[Data records]
★ ★ ★

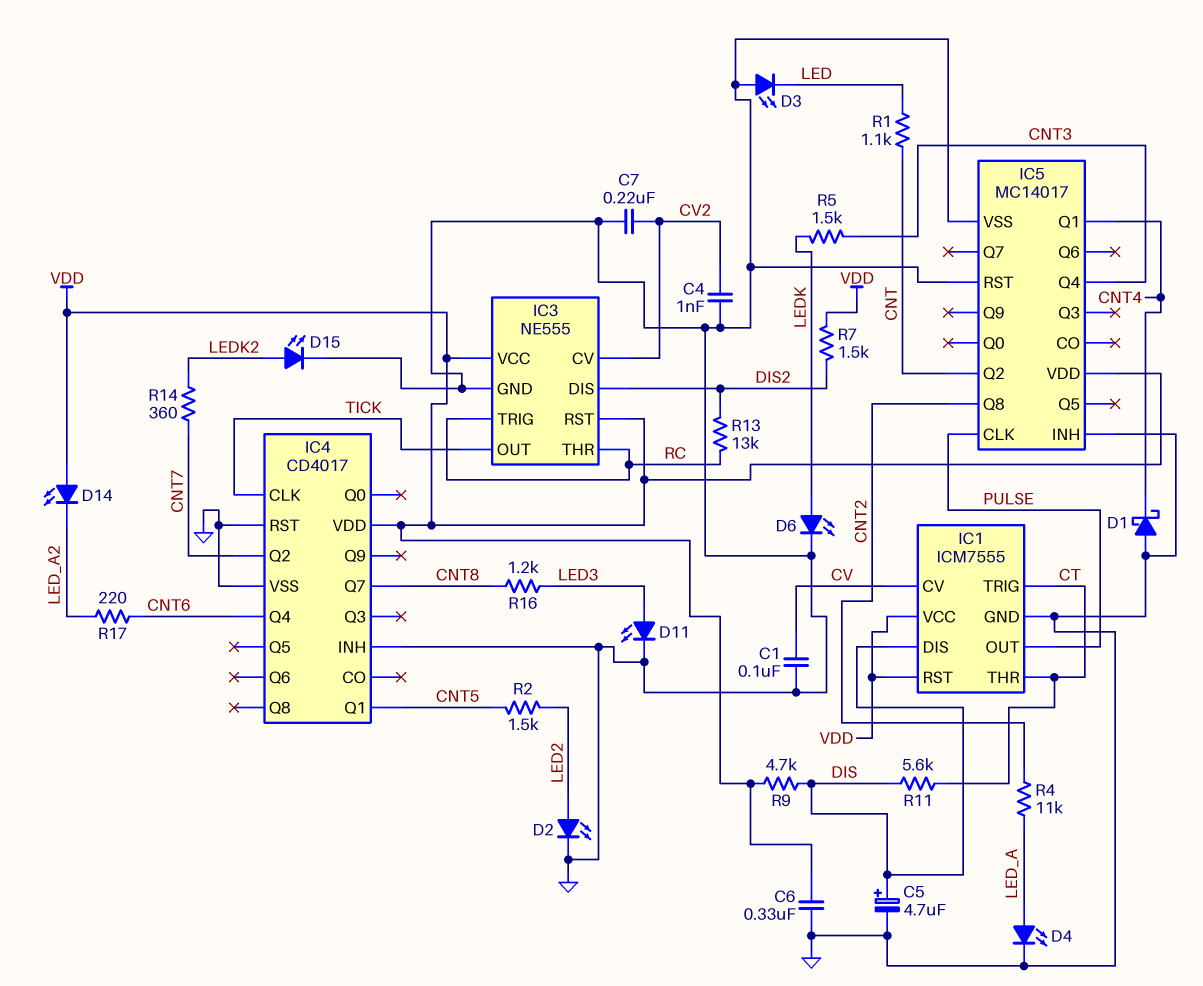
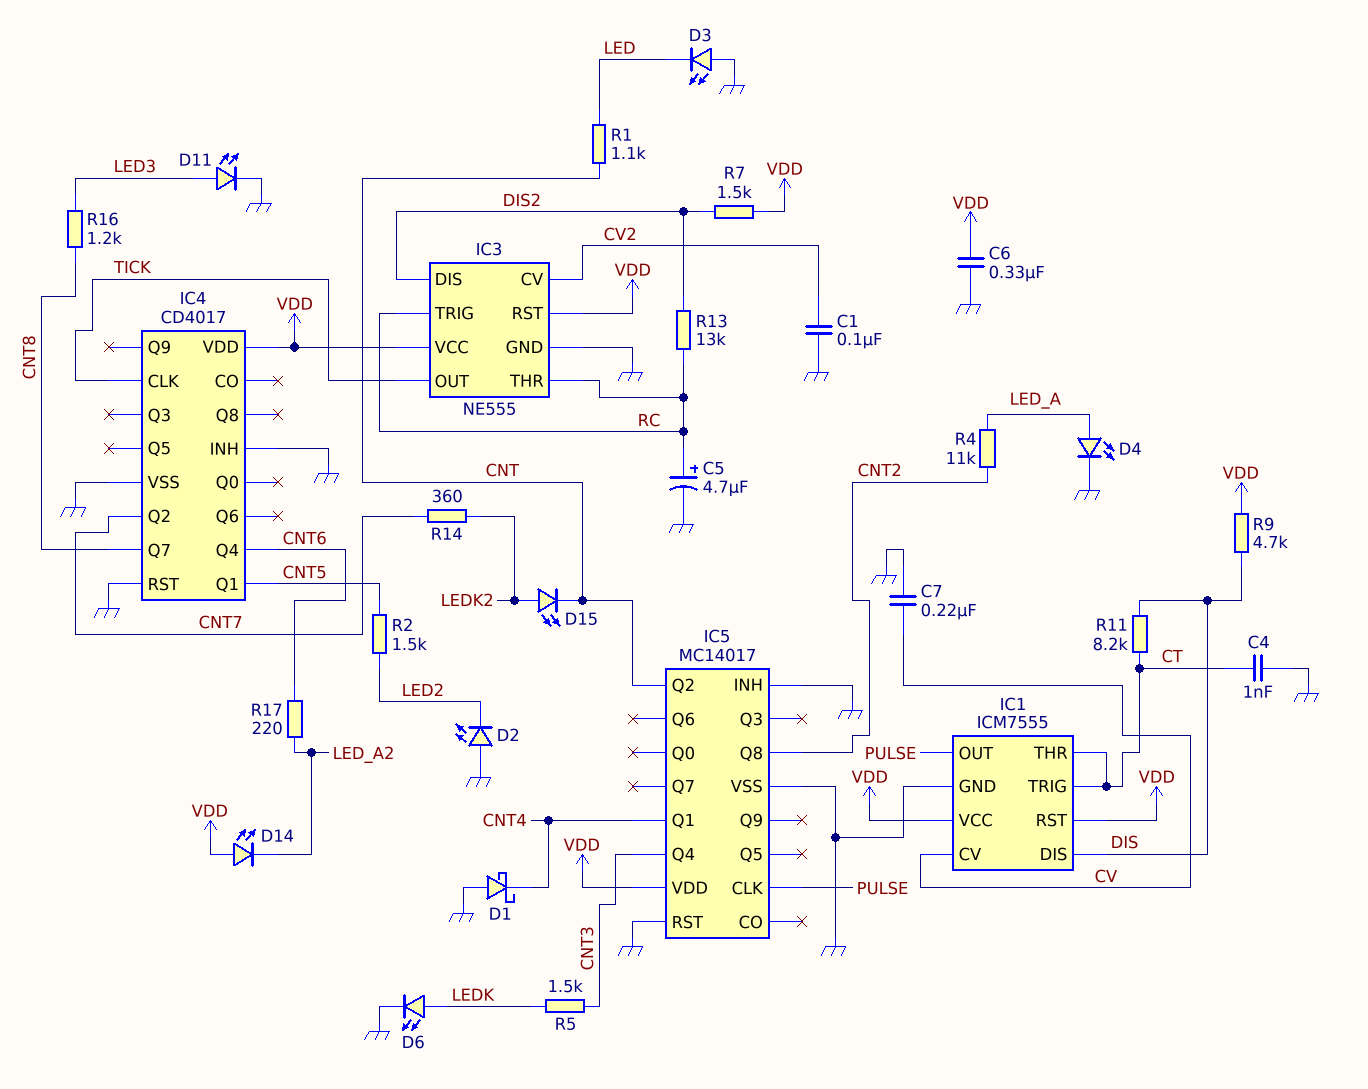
C1: 100nF (CV, GND) -> 100nF (CV2, GND)
C4: 1nF (CV2, GND) -> 1nF (CT, GND)
C5: 4.7uF (plus DIS, minus GND) -> 4.7uF (plus RC, minus GND)
C7: 220nF (CV2, GND) -> 220nF (CV, GND)
D2: LED (A LED2, K GND) -> LED (A GND, K LED2)
D15: LED (A LEDK2, K GND) -> LED (A LEDK2, K CNT)
R11: 5.6k (CT, DIS) -> 8.2k (CT, DIS)

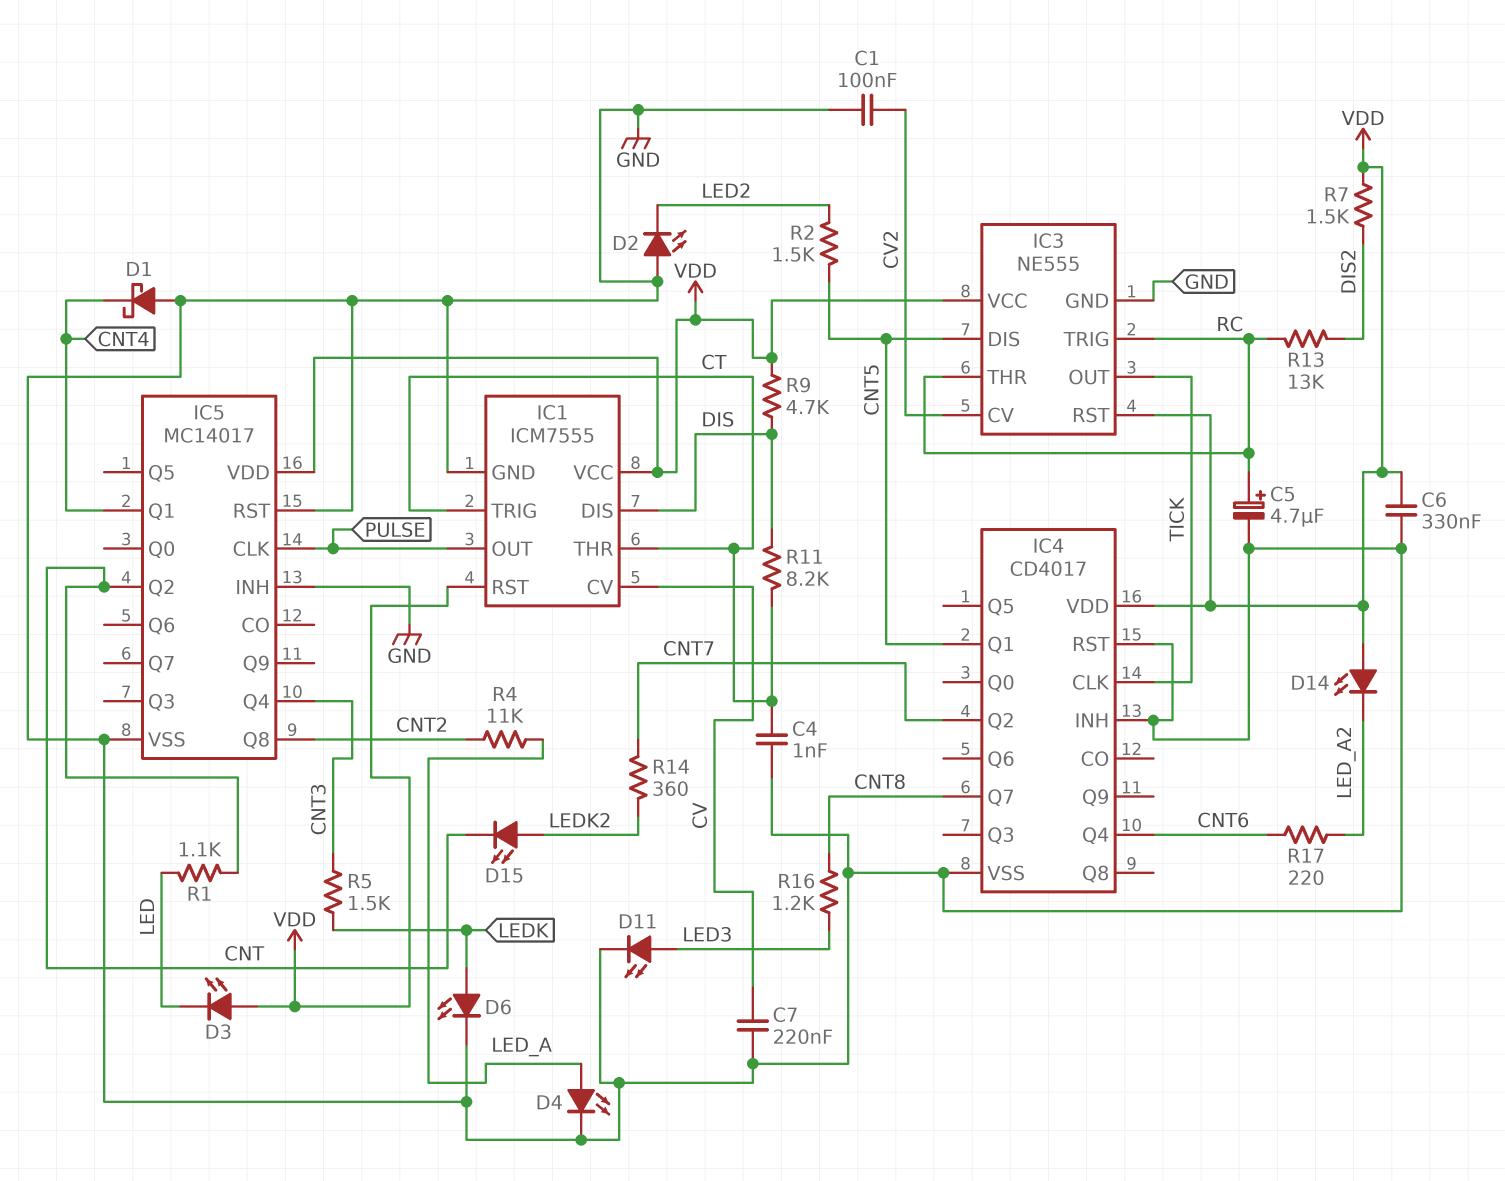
D3: LED (A GND, K LED) -> LED (A VDD, K LED)
IC3 pin DIS: DIS2 -> CNT5

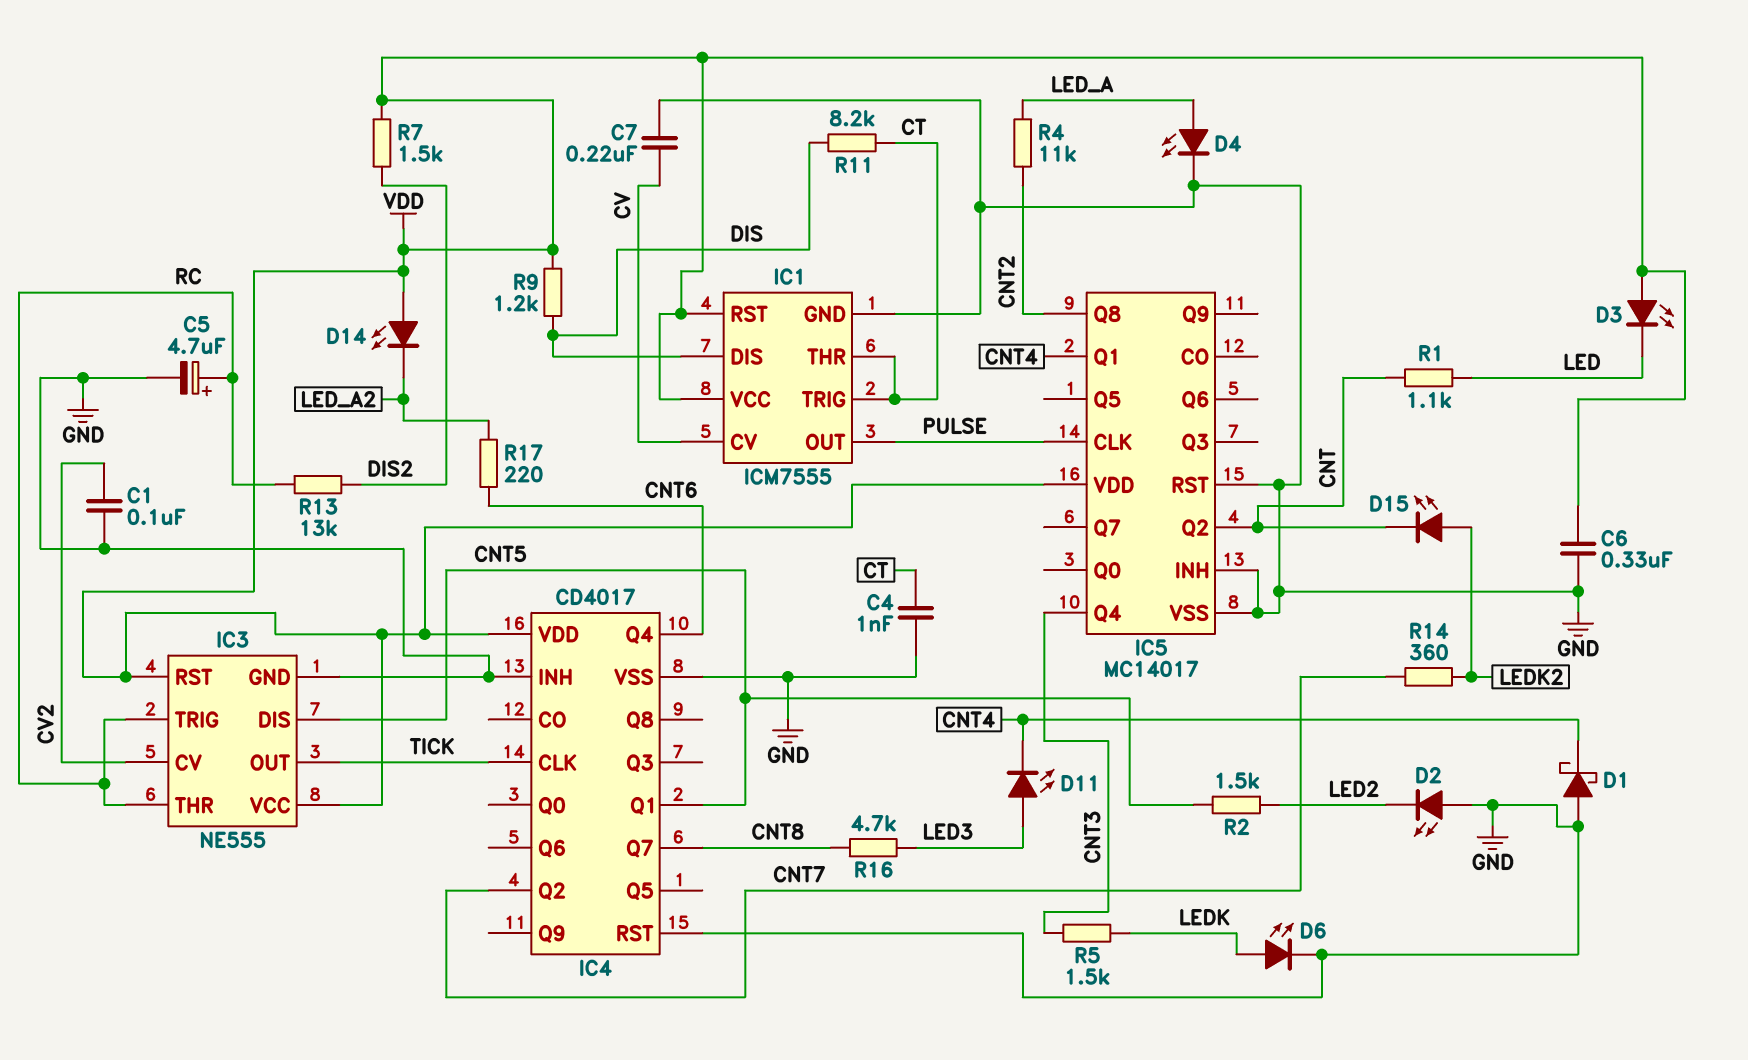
D11: LED (A LED3, K GND) -> LED (A LED3, K CNT4)
R9: 4.7k (DIS, VDD) -> 1.2k (DIS, VDD)
R16: 1.2k (CNT8, LED3) -> 4.7k (CNT8, LED3)

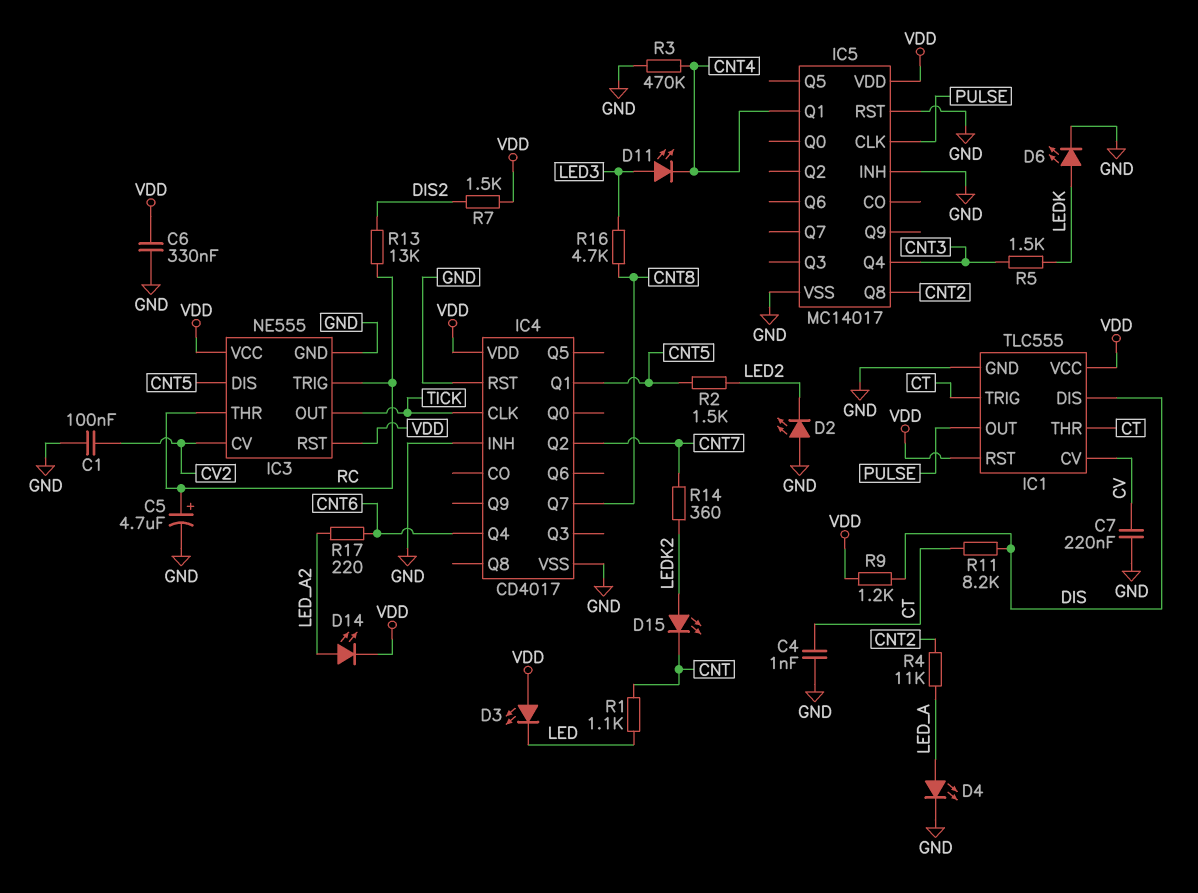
D1: schottky (A GND, K CNT4) -> none
D14: LED (A VDD, K LED_A2) -> LED (A LED_A2, K VDD)
IC1: ICM7555 -> TLC555
IC5 pin Q2: CNT -> none
R3: none -> 470k (CNT4, GND)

★ ★ ★

| PROBLEM STATEMENT |
Where the line containing "D2: LED (A LED2, K" appears in the entries above, start there and set down every line exactly through the last one, inclusive; omit pictures.

| COMPLETED EXERCISE |
D2: LED (A LED2, K GND) -> LED (A GND, K LED2)
D15: LED (A LEDK2, K GND) -> LED (A LEDK2, K CNT)
R11: 5.6k (CT, DIS) -> 8.2k (CT, DIS)

D3: LED (A GND, K LED) -> LED (A VDD, K LED)
IC3 pin DIS: DIS2 -> CNT5

D11: LED (A LED3, K GND) -> LED (A LED3, K CNT4)
R9: 4.7k (DIS, VDD) -> 1.2k (DIS, VDD)
R16: 1.2k (CNT8, LED3) -> 4.7k (CNT8, LED3)

D1: schottky (A GND, K CNT4) -> none
D14: LED (A VDD, K LED_A2) -> LED (A LED_A2, K VDD)
IC1: ICM7555 -> TLC555
IC5 pin Q2: CNT -> none
R3: none -> 470k (CNT4, GND)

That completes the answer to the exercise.